● Before and after coordinates:
═══
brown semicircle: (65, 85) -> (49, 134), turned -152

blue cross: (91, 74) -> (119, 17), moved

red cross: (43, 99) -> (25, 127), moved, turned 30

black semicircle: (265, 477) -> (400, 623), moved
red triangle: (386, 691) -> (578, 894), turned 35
═══
● Your goal: What needs duplicating is the run of lines from the one containing "black semicircle: (265, 477)" through the last line of the entries above, exact and complete.

● Solution for this exercise:
black semicircle: (265, 477) -> (400, 623), moved
red triangle: (386, 691) -> (578, 894), turned 35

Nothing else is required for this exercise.